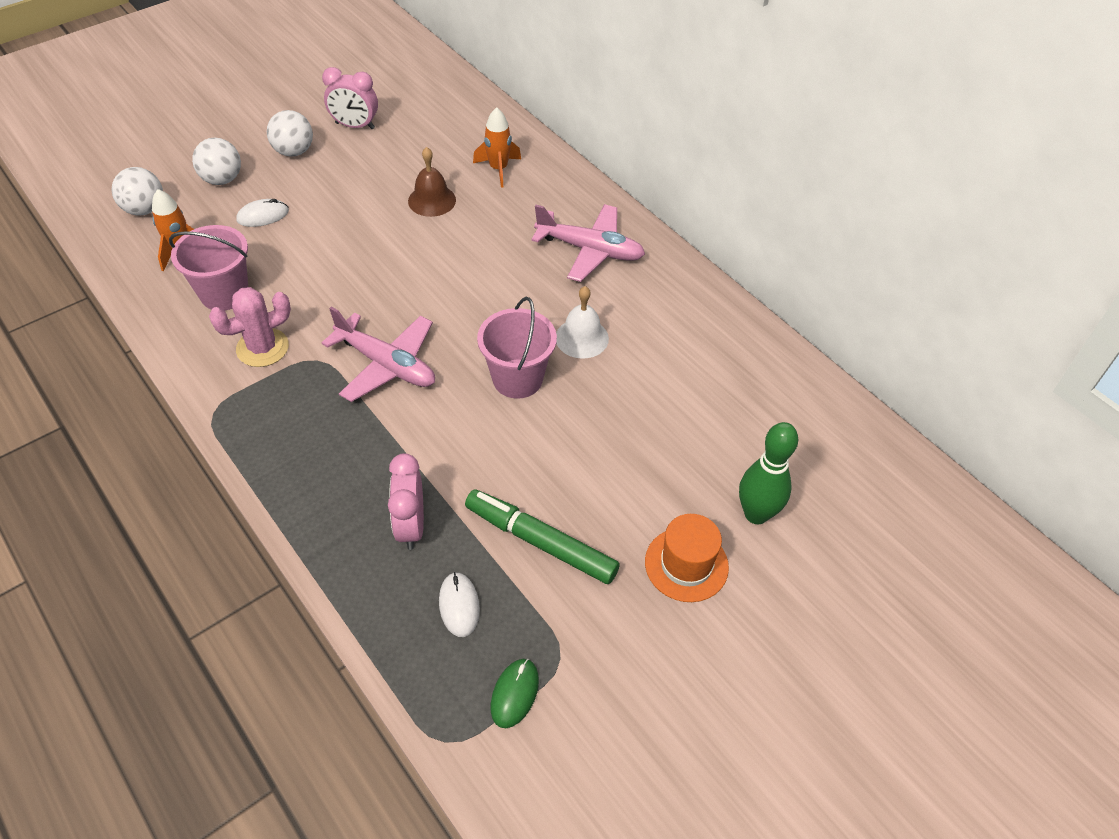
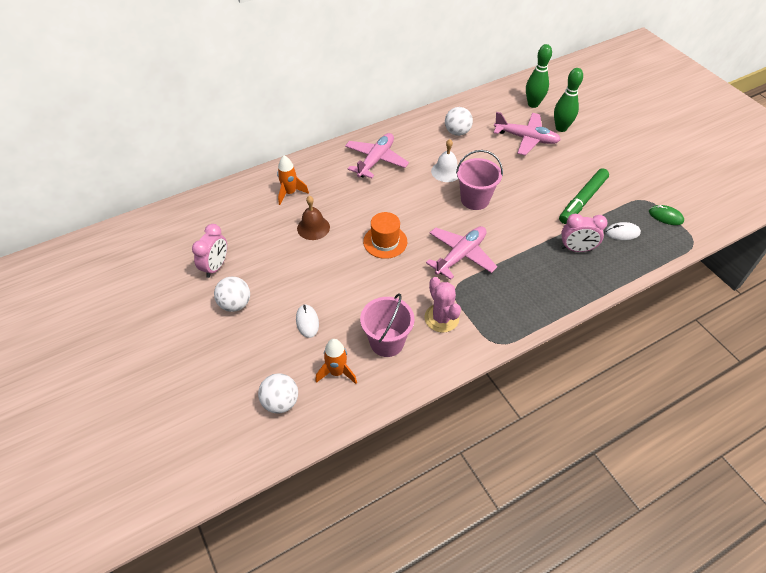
camera: 80 degrees left, 0 degrees up
white ball [192,138,241,185] -> white ball moved to [445,107,473,136]
orange hat [645,514,729,602] -> orange hat moved to [363,212,407,259]
none -> pink plane [494,112,561,156]
none -> green bowling pin [526,44,552,108]

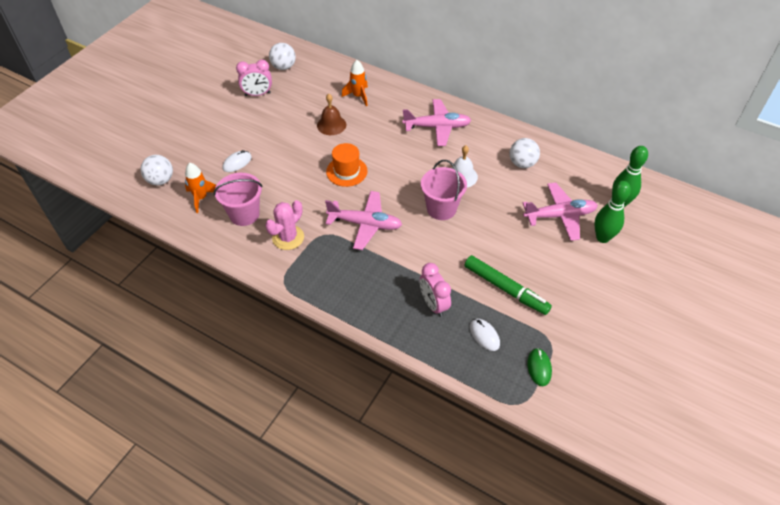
camera: 60 degrees right, 0 degrees up
white ball [214,276,250,312] -> white ball moved to [269,43,296,70]
pink plane [494,112,561,156] -> pink plane turned 90 degrees counterclockwise [523,183,598,241]
green marker [559,168,609,224] -> green marker turned 150 degrees counterclockwise [464,255,552,315]

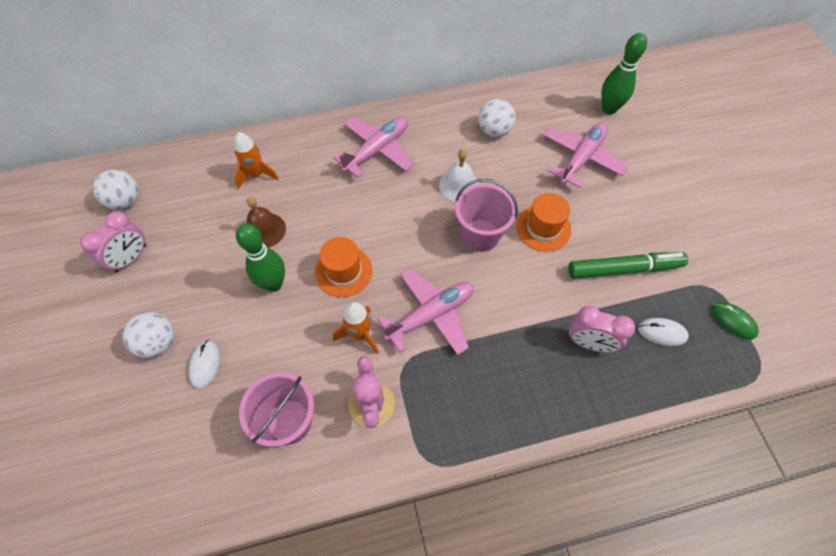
camera: 45 degrees left, 10 degrees up
white ball [140,155,173,185] -> white ball moved to [123,312,174,358]
orange rocket [185,163,216,213] -> orange rocket moved to [333,302,379,354]
green bowling pin [594,181,631,243] -> green bowling pin moved to [236,223,285,292]
none -> orange hat [516,193,571,252]

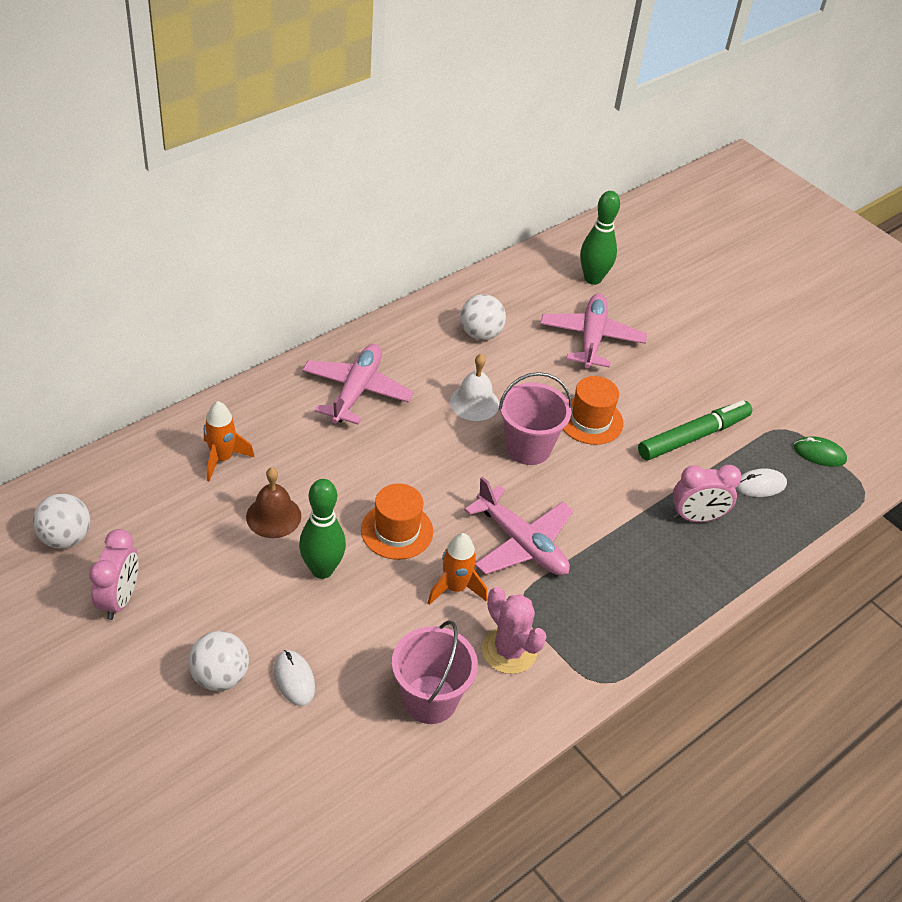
camera: 30 degrees left, 15 degrees down
pink plane [378,268,474,355] -> pink plane turned 105 degrees clockwise [464,476,573,576]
_____
> **DIRECTIONS**:
Copy exactly the lines of the listing above between the one holding "none -> pink plane [494,112,561,156]" and the one holding "pink plane [494,112,561,156] ->", inclusive; omit all pictures.

> **RESPONSE TO THIS EXERCISE**:
none -> pink plane [494,112,561,156]
none -> green bowling pin [526,44,552,108]

camera: 60 degrees right, 0 degrees up
white ball [214,276,250,312] -> white ball moved to [269,43,296,70]
pink plane [494,112,561,156] -> pink plane turned 90 degrees counterclockwise [523,183,598,241]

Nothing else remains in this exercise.